Requirement: From the entries below, work out how many lines contain the string "verde"; answer with the number alone.

The records:

____________

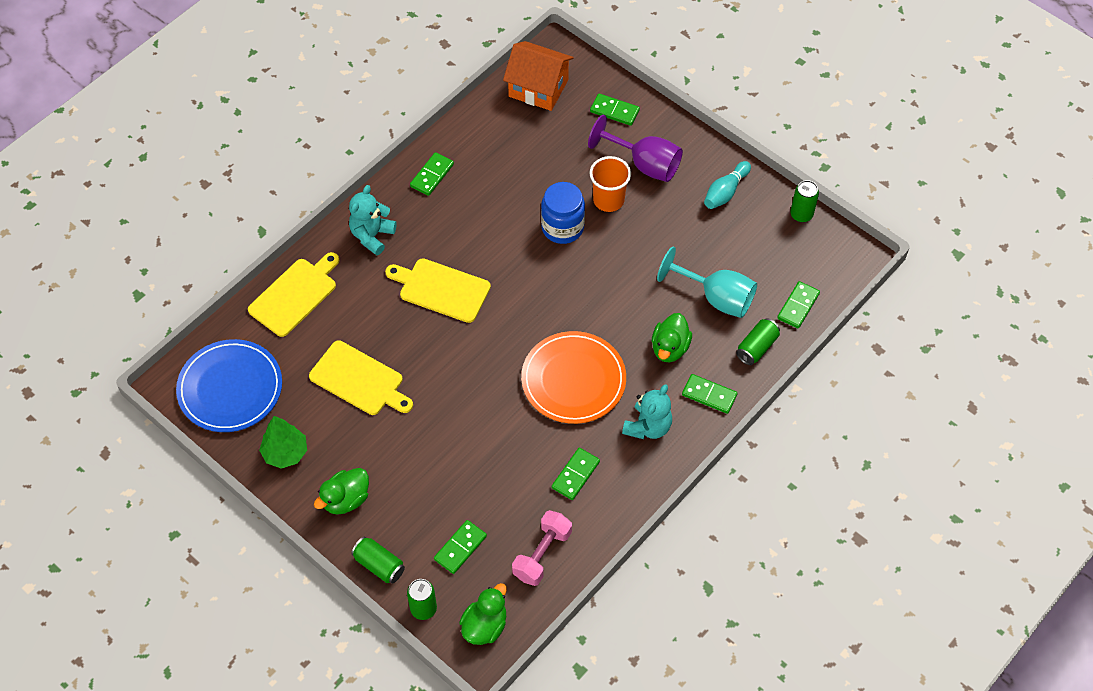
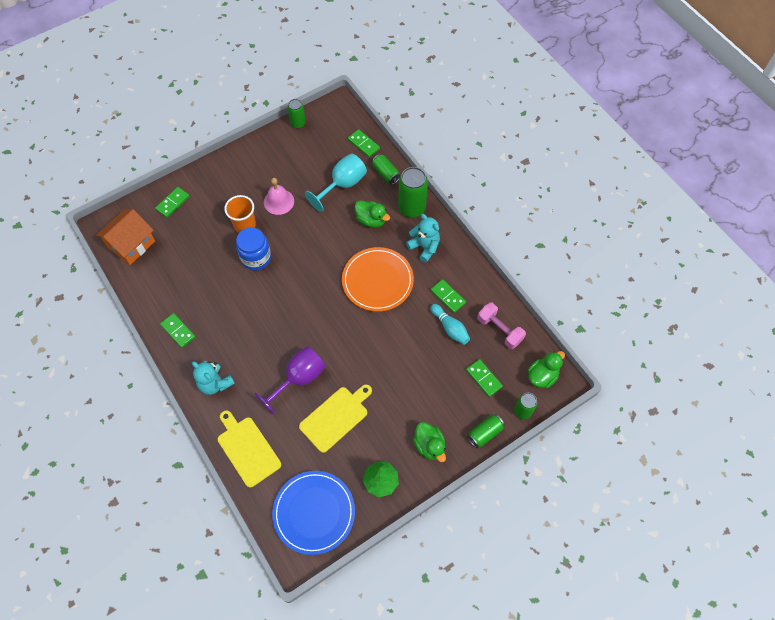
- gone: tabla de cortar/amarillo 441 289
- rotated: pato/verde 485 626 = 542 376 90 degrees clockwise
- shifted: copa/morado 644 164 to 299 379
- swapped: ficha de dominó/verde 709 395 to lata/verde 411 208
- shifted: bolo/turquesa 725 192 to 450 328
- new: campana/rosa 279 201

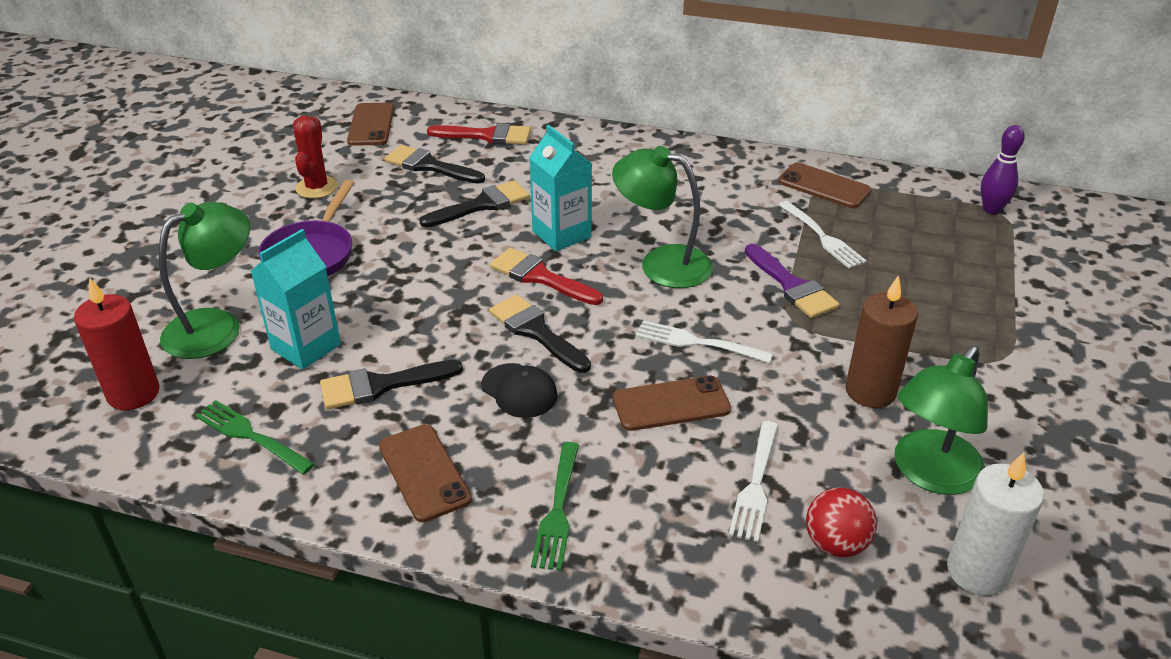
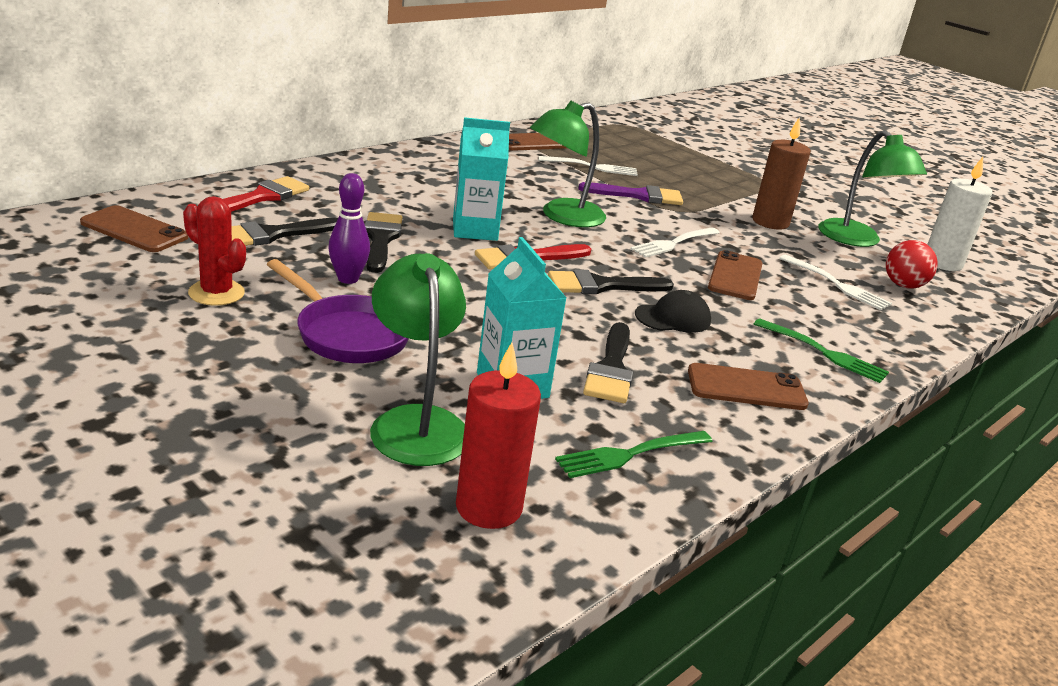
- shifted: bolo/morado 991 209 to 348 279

____________

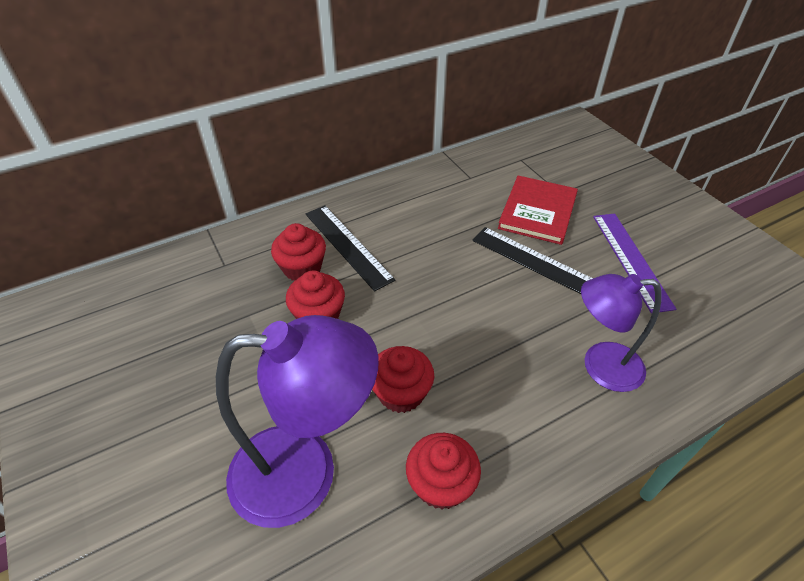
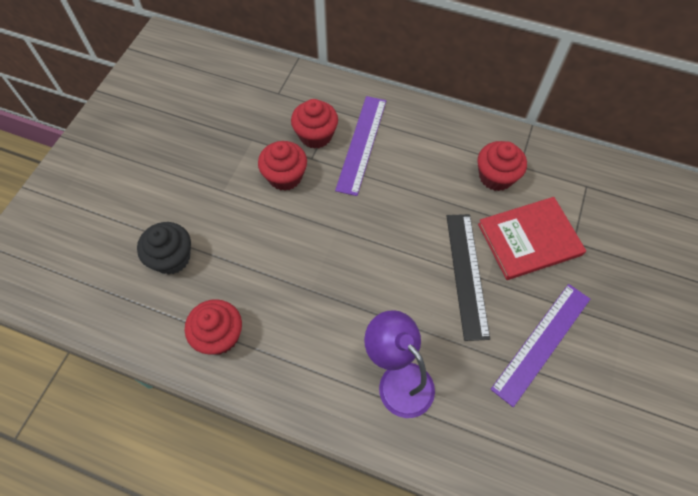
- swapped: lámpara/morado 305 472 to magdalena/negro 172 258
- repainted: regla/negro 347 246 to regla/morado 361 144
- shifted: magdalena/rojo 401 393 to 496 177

____________

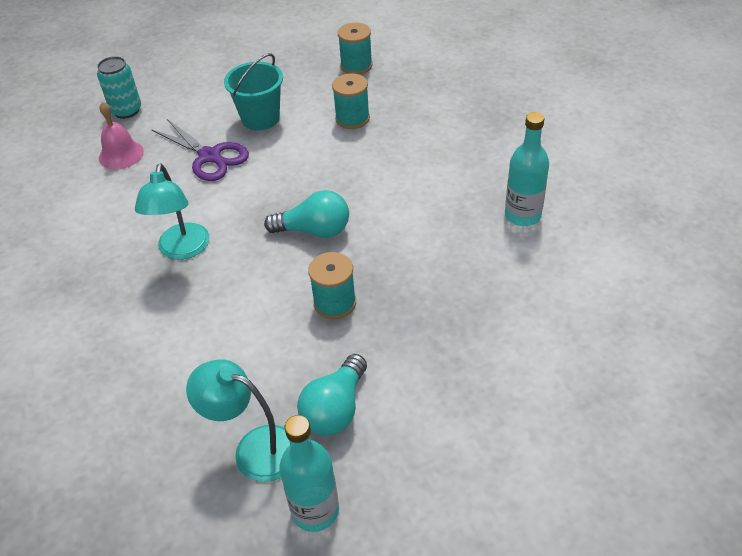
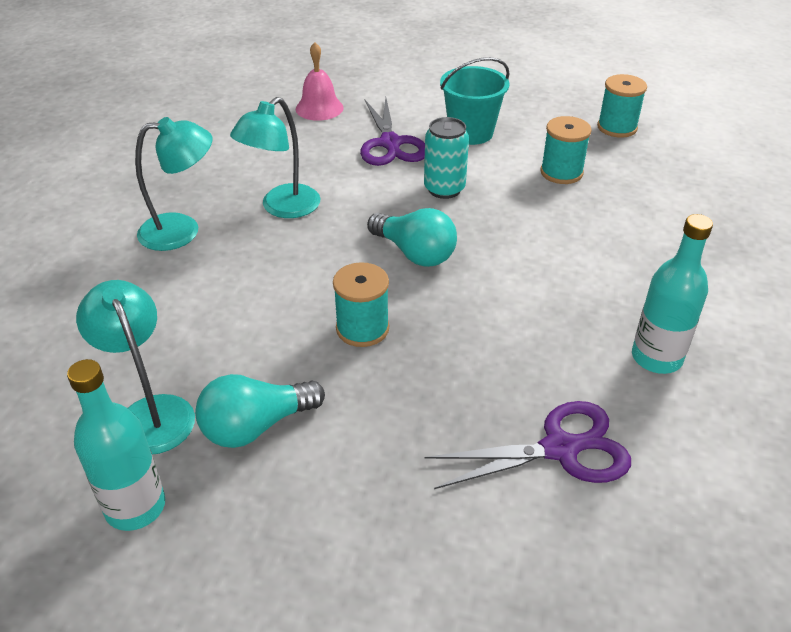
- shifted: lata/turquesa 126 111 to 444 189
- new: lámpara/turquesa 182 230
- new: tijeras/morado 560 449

____________

Response area: 2